Data items:
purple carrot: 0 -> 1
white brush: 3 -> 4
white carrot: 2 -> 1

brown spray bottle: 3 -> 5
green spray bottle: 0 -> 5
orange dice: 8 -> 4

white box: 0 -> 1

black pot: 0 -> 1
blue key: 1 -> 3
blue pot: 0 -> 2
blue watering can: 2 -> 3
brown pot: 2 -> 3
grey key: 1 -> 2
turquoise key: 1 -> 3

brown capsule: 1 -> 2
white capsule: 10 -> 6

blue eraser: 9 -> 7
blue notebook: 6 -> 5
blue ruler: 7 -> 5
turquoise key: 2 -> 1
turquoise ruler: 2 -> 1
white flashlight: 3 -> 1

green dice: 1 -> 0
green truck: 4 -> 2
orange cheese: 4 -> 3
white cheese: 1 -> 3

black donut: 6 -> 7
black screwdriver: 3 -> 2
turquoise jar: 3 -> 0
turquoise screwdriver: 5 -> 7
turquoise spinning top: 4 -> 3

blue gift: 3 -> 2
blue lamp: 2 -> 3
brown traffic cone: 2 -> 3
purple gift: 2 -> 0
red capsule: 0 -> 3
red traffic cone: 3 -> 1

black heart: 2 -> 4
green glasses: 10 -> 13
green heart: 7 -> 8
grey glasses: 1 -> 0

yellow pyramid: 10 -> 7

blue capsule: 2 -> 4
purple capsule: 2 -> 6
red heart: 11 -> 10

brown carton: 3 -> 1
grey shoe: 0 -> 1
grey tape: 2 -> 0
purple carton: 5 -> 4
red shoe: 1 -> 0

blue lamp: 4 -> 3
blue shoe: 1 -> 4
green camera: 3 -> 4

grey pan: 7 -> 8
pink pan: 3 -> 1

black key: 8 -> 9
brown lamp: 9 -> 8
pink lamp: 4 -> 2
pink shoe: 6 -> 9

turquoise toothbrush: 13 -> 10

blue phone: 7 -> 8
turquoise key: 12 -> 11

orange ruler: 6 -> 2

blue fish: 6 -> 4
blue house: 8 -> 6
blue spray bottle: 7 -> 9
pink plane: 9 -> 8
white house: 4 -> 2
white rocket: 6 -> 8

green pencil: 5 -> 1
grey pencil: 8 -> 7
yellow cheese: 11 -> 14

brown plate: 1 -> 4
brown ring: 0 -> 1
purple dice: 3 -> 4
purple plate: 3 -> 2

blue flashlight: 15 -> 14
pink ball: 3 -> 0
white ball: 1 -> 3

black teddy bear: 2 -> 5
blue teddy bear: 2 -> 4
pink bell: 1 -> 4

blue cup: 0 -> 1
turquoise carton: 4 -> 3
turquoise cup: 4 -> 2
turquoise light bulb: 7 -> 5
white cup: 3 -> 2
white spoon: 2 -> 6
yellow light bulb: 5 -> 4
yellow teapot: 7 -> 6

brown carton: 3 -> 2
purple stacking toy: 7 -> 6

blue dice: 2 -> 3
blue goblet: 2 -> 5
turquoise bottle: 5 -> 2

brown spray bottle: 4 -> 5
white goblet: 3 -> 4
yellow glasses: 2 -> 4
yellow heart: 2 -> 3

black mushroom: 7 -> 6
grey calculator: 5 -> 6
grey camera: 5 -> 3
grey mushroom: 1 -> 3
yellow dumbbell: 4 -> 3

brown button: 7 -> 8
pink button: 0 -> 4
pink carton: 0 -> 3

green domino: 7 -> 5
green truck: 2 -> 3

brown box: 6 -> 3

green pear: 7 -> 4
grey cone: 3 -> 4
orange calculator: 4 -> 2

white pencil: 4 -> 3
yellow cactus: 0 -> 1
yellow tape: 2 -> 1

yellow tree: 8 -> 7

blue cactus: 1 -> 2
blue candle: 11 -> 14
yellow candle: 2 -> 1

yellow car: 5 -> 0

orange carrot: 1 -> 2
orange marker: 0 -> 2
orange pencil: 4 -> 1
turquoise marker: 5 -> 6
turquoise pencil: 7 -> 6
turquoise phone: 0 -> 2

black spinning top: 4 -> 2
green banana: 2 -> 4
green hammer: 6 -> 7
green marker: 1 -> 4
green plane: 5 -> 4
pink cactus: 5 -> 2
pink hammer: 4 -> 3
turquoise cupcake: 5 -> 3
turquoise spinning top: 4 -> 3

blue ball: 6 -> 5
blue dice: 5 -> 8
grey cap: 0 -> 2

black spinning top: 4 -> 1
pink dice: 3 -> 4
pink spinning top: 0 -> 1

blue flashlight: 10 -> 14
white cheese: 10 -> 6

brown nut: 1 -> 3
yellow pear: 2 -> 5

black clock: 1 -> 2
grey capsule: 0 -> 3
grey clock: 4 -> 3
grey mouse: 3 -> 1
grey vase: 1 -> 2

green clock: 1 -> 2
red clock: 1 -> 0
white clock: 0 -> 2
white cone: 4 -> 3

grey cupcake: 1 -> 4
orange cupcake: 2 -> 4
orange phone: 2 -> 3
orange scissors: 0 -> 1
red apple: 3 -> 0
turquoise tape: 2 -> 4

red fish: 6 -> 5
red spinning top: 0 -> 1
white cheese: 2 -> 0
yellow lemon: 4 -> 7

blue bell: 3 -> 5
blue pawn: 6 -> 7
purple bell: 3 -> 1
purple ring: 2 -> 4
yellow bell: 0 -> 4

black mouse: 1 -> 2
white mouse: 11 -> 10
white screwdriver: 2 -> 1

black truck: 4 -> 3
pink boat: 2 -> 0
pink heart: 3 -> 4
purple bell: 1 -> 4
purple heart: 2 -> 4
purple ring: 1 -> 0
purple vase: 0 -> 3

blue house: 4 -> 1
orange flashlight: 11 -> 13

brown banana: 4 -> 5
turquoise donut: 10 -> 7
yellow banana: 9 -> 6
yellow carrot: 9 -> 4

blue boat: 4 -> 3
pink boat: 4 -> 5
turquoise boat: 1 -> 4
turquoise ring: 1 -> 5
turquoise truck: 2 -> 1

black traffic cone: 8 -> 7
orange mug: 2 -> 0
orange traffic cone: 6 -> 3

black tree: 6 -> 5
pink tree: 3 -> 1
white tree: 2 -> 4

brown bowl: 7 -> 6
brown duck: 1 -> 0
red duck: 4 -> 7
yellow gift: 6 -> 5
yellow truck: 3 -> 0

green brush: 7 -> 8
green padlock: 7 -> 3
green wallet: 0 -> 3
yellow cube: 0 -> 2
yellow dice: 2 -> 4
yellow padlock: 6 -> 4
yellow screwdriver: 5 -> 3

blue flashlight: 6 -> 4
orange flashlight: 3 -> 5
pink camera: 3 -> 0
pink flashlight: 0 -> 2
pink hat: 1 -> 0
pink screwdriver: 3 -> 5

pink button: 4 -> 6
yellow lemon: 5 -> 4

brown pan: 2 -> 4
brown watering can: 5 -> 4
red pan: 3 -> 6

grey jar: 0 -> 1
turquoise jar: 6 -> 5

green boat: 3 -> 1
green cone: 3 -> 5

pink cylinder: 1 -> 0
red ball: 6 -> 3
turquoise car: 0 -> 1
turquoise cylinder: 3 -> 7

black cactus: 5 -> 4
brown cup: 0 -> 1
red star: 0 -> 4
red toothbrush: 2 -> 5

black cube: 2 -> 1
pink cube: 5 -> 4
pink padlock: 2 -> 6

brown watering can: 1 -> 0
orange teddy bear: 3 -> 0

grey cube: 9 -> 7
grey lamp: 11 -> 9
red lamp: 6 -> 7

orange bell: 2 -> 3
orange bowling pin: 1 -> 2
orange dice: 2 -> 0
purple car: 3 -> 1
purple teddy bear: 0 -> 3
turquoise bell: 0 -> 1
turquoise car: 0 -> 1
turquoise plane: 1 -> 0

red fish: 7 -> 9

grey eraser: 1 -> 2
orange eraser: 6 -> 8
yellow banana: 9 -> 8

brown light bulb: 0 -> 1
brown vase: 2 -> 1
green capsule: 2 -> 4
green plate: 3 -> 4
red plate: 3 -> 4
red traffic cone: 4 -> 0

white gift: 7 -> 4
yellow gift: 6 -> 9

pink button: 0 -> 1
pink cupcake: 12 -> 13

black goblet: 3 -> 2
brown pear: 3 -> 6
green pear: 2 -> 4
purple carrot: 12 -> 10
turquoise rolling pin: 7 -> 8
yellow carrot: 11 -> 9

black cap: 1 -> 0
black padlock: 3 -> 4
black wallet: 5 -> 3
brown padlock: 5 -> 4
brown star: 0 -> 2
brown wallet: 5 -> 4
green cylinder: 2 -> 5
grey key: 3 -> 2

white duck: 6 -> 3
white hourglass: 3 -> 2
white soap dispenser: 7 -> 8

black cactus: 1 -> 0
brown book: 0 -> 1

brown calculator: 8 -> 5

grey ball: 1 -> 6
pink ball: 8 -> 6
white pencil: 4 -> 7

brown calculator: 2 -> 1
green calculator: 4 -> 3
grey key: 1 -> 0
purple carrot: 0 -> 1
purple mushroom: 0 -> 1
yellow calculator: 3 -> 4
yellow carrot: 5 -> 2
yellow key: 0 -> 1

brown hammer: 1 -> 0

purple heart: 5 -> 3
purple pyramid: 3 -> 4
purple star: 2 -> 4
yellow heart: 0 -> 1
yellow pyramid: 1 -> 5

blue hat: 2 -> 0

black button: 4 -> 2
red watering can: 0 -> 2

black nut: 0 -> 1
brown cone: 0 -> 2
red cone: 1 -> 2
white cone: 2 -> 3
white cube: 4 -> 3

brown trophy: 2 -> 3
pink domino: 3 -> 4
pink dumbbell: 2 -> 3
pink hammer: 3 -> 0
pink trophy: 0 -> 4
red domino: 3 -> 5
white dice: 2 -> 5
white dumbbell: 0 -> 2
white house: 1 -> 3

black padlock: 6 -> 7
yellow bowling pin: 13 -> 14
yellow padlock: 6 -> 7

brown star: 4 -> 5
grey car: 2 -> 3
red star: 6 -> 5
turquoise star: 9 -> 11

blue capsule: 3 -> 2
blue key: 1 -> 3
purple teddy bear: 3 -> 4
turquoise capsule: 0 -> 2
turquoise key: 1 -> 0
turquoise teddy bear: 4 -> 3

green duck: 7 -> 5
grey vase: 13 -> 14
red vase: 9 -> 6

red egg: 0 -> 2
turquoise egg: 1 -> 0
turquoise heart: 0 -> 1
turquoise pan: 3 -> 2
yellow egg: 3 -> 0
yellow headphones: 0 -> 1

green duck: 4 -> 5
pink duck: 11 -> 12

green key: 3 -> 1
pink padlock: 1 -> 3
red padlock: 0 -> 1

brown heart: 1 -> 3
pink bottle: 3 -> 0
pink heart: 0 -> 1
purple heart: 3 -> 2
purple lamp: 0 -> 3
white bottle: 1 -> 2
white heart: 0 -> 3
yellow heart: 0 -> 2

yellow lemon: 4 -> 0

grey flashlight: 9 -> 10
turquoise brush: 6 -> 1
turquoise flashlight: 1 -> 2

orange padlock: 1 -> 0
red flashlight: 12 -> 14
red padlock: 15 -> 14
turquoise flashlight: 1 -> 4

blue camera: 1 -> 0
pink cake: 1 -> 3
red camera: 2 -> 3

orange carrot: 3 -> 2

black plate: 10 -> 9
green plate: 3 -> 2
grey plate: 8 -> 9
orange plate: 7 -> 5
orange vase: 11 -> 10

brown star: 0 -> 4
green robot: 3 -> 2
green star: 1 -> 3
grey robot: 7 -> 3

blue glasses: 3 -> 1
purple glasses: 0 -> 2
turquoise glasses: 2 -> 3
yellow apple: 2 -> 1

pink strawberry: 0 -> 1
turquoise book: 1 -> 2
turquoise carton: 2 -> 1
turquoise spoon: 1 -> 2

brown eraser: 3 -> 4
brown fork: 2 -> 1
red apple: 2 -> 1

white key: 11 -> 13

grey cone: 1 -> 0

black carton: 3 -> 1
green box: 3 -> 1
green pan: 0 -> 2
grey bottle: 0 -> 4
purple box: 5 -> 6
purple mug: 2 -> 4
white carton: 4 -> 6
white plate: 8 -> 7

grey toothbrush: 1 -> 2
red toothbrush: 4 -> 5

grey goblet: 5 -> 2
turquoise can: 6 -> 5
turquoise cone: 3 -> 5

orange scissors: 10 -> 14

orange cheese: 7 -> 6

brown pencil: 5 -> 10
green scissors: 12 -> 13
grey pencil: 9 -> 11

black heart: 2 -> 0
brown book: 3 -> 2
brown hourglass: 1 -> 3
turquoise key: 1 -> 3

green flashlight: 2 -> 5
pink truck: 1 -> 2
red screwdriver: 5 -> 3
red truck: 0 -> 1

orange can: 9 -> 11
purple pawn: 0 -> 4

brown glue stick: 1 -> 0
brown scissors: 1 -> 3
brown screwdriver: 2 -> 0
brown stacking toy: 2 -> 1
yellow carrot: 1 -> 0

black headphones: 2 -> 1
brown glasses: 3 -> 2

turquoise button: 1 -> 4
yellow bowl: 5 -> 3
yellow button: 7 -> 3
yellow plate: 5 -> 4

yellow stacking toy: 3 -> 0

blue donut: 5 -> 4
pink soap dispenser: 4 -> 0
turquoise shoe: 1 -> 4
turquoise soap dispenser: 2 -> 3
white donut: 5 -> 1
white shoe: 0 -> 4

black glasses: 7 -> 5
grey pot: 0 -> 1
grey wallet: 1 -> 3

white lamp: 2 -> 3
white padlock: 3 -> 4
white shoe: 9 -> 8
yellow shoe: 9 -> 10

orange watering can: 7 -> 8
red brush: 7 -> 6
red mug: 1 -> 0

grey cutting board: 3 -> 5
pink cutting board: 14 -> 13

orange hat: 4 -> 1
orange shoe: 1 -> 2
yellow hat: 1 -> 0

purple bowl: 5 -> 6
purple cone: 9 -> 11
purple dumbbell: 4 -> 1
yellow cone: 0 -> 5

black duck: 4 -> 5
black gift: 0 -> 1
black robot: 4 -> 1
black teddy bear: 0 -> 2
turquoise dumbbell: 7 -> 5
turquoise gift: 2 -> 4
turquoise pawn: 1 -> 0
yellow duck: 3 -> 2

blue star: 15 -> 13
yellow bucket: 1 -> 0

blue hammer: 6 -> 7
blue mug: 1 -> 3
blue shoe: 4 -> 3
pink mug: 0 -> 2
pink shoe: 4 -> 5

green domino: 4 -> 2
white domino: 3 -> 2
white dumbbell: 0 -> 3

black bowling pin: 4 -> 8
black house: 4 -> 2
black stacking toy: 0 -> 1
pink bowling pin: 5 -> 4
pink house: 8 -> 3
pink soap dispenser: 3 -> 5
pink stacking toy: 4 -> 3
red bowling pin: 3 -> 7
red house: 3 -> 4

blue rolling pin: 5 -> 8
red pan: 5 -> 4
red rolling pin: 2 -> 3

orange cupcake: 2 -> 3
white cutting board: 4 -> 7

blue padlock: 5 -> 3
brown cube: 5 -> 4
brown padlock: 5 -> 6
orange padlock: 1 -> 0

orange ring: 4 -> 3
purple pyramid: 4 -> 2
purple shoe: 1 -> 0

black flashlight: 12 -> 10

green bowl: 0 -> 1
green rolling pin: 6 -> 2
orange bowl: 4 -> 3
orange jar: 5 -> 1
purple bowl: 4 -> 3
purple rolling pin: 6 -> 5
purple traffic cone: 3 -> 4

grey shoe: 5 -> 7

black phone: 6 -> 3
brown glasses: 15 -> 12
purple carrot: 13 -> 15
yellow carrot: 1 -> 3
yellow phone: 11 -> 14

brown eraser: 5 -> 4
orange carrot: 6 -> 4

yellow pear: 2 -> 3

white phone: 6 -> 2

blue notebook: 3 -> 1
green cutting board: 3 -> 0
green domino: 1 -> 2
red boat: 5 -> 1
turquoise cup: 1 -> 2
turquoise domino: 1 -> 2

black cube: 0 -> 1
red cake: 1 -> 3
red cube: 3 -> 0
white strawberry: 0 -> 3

EXERCISE REQUIREMENTS:
Write down again, exactly as given, only the lines above that fall from the line with "purple pawn: 0 -> 4" to the line with "purple pyramid: 4 -> 2", inclusive.

COMPLETED EXERCISE:
purple pawn: 0 -> 4

brown glue stick: 1 -> 0
brown scissors: 1 -> 3
brown screwdriver: 2 -> 0
brown stacking toy: 2 -> 1
yellow carrot: 1 -> 0

black headphones: 2 -> 1
brown glasses: 3 -> 2

turquoise button: 1 -> 4
yellow bowl: 5 -> 3
yellow button: 7 -> 3
yellow plate: 5 -> 4

yellow stacking toy: 3 -> 0

blue donut: 5 -> 4
pink soap dispenser: 4 -> 0
turquoise shoe: 1 -> 4
turquoise soap dispenser: 2 -> 3
white donut: 5 -> 1
white shoe: 0 -> 4

black glasses: 7 -> 5
grey pot: 0 -> 1
grey wallet: 1 -> 3

white lamp: 2 -> 3
white padlock: 3 -> 4
white shoe: 9 -> 8
yellow shoe: 9 -> 10

orange watering can: 7 -> 8
red brush: 7 -> 6
red mug: 1 -> 0

grey cutting board: 3 -> 5
pink cutting board: 14 -> 13

orange hat: 4 -> 1
orange shoe: 1 -> 2
yellow hat: 1 -> 0

purple bowl: 5 -> 6
purple cone: 9 -> 11
purple dumbbell: 4 -> 1
yellow cone: 0 -> 5

black duck: 4 -> 5
black gift: 0 -> 1
black robot: 4 -> 1
black teddy bear: 0 -> 2
turquoise dumbbell: 7 -> 5
turquoise gift: 2 -> 4
turquoise pawn: 1 -> 0
yellow duck: 3 -> 2

blue star: 15 -> 13
yellow bucket: 1 -> 0

blue hammer: 6 -> 7
blue mug: 1 -> 3
blue shoe: 4 -> 3
pink mug: 0 -> 2
pink shoe: 4 -> 5

green domino: 4 -> 2
white domino: 3 -> 2
white dumbbell: 0 -> 3

black bowling pin: 4 -> 8
black house: 4 -> 2
black stacking toy: 0 -> 1
pink bowling pin: 5 -> 4
pink house: 8 -> 3
pink soap dispenser: 3 -> 5
pink stacking toy: 4 -> 3
red bowling pin: 3 -> 7
red house: 3 -> 4

blue rolling pin: 5 -> 8
red pan: 5 -> 4
red rolling pin: 2 -> 3

orange cupcake: 2 -> 3
white cutting board: 4 -> 7

blue padlock: 5 -> 3
brown cube: 5 -> 4
brown padlock: 5 -> 6
orange padlock: 1 -> 0

orange ring: 4 -> 3
purple pyramid: 4 -> 2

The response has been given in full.